Records drawn from a dataset
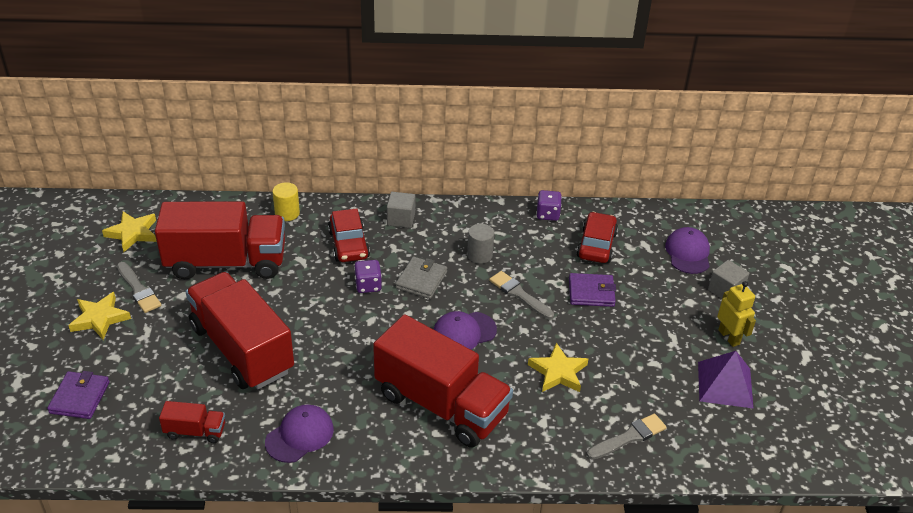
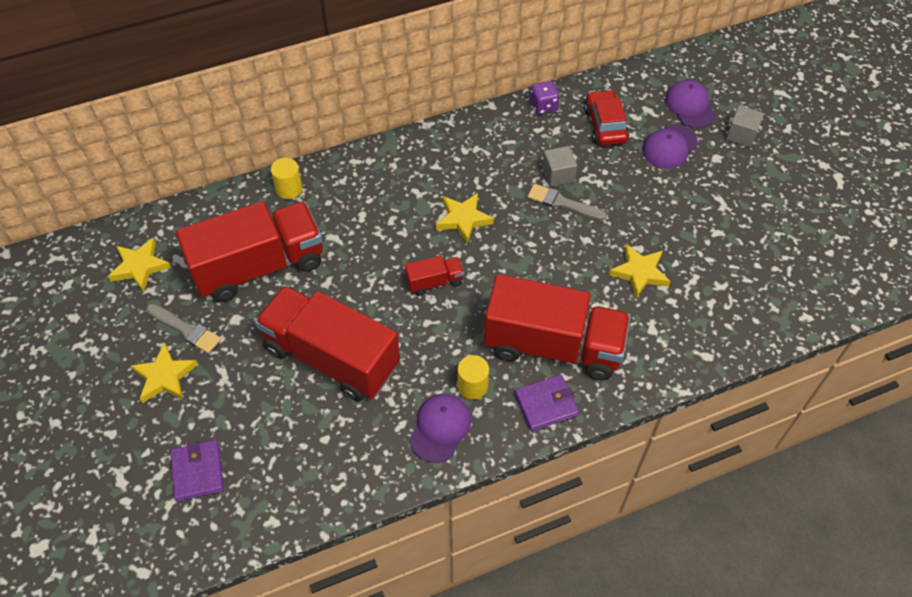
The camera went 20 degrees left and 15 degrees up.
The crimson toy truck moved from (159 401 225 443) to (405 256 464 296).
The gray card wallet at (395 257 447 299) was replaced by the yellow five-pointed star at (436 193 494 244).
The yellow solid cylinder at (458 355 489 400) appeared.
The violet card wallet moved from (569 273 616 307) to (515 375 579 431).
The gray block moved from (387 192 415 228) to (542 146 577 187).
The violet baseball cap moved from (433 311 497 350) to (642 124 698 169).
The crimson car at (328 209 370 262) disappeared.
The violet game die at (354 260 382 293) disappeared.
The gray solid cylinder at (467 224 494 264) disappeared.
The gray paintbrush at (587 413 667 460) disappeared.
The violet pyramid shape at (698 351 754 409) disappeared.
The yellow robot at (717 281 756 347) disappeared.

■ THE PROBLEM ■
What is needed is every record above printed exactly, with no pictures.

■ TASK RESPONSE ■
The camera went 20 degrees left and 15 degrees up.
The crimson toy truck moved from (159 401 225 443) to (405 256 464 296).
The gray card wallet at (395 257 447 299) was replaced by the yellow five-pointed star at (436 193 494 244).
The yellow solid cylinder at (458 355 489 400) appeared.
The violet card wallet moved from (569 273 616 307) to (515 375 579 431).
The gray block moved from (387 192 415 228) to (542 146 577 187).
The violet baseball cap moved from (433 311 497 350) to (642 124 698 169).
The crimson car at (328 209 370 262) disappeared.
The violet game die at (354 260 382 293) disappeared.
The gray solid cylinder at (467 224 494 264) disappeared.
The gray paintbrush at (587 413 667 460) disappeared.
The violet pyramid shape at (698 351 754 409) disappeared.
The yellow robot at (717 281 756 347) disappeared.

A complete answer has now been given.